Instructions for the task> In the entries below, find the line with "SONAR pin TRIG: D2 -> D5" and the line with "POT1: 100k -> 5k". Print those two and everything between them exactly, and nothing else.

##############################

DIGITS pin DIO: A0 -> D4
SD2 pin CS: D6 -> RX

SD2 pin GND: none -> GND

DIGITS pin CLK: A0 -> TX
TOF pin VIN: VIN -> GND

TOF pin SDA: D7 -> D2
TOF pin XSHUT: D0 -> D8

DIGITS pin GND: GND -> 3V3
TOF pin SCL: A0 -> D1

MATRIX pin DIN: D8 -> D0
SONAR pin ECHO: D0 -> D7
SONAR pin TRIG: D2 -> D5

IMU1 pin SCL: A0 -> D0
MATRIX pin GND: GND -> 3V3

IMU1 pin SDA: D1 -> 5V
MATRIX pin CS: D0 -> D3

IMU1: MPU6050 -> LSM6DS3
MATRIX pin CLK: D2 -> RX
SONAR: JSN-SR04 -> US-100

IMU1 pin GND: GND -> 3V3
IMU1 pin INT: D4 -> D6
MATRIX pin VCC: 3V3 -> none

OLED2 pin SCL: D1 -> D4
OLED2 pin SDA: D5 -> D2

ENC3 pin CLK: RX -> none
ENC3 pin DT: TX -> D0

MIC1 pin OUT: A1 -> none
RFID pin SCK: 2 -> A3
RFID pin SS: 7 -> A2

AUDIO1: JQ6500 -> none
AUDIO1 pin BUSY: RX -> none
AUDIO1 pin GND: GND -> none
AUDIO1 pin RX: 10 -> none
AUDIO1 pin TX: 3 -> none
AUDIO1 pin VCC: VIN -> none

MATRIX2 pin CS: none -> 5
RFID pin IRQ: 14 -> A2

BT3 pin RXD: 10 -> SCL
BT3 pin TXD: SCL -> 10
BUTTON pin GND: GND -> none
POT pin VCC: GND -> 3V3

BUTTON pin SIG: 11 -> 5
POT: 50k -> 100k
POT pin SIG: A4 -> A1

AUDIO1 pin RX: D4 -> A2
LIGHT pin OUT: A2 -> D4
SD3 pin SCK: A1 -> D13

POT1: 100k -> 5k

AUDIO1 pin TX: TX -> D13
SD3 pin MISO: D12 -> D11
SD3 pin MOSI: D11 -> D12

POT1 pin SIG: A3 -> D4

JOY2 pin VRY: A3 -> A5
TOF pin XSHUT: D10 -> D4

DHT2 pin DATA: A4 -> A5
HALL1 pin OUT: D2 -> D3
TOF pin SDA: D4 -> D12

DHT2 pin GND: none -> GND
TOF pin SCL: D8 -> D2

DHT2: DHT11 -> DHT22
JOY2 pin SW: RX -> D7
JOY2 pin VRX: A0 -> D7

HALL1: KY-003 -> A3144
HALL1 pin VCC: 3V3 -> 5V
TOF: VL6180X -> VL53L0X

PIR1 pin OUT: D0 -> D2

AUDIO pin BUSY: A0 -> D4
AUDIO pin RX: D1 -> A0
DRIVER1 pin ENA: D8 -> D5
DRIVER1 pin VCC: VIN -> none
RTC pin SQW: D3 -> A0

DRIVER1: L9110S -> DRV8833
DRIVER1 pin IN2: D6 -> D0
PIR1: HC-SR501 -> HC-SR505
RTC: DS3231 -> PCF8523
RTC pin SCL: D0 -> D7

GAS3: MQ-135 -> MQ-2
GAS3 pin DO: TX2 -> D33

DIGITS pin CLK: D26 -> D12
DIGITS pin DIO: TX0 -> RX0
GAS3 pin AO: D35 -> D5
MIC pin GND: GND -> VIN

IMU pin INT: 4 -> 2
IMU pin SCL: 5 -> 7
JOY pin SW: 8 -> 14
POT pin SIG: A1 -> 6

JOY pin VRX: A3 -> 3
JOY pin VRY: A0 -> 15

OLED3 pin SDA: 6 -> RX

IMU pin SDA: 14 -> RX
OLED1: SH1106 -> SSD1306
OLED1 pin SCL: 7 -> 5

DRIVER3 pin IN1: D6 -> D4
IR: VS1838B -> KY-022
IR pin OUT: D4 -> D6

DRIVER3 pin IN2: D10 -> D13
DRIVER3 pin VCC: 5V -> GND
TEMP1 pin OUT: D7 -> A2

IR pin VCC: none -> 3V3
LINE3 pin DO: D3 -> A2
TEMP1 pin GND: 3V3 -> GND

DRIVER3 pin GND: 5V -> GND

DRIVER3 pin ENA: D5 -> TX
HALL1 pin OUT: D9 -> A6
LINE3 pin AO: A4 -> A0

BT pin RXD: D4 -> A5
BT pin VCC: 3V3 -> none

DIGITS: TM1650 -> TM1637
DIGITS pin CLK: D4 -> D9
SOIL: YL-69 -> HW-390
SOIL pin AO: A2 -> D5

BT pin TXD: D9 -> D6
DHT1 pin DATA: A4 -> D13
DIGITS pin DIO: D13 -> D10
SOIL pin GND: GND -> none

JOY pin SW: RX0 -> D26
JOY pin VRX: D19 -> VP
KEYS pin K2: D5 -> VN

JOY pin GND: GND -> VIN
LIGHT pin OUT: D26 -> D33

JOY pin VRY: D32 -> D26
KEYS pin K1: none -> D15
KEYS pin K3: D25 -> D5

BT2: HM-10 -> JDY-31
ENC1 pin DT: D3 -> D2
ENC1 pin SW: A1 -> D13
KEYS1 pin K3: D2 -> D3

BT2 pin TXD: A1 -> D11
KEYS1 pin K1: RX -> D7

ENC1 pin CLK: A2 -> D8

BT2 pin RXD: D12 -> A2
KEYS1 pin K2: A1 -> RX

##############################

Written response>
SONAR pin TRIG: D2 -> D5

IMU1 pin SCL: A0 -> D0
MATRIX pin GND: GND -> 3V3

IMU1 pin SDA: D1 -> 5V
MATRIX pin CS: D0 -> D3

IMU1: MPU6050 -> LSM6DS3
MATRIX pin CLK: D2 -> RX
SONAR: JSN-SR04 -> US-100

IMU1 pin GND: GND -> 3V3
IMU1 pin INT: D4 -> D6
MATRIX pin VCC: 3V3 -> none

OLED2 pin SCL: D1 -> D4
OLED2 pin SDA: D5 -> D2

ENC3 pin CLK: RX -> none
ENC3 pin DT: TX -> D0

MIC1 pin OUT: A1 -> none
RFID pin SCK: 2 -> A3
RFID pin SS: 7 -> A2

AUDIO1: JQ6500 -> none
AUDIO1 pin BUSY: RX -> none
AUDIO1 pin GND: GND -> none
AUDIO1 pin RX: 10 -> none
AUDIO1 pin TX: 3 -> none
AUDIO1 pin VCC: VIN -> none

MATRIX2 pin CS: none -> 5
RFID pin IRQ: 14 -> A2

BT3 pin RXD: 10 -> SCL
BT3 pin TXD: SCL -> 10
BUTTON pin GND: GND -> none
POT pin VCC: GND -> 3V3

BUTTON pin SIG: 11 -> 5
POT: 50k -> 100k
POT pin SIG: A4 -> A1

AUDIO1 pin RX: D4 -> A2
LIGHT pin OUT: A2 -> D4
SD3 pin SCK: A1 -> D13

POT1: 100k -> 5k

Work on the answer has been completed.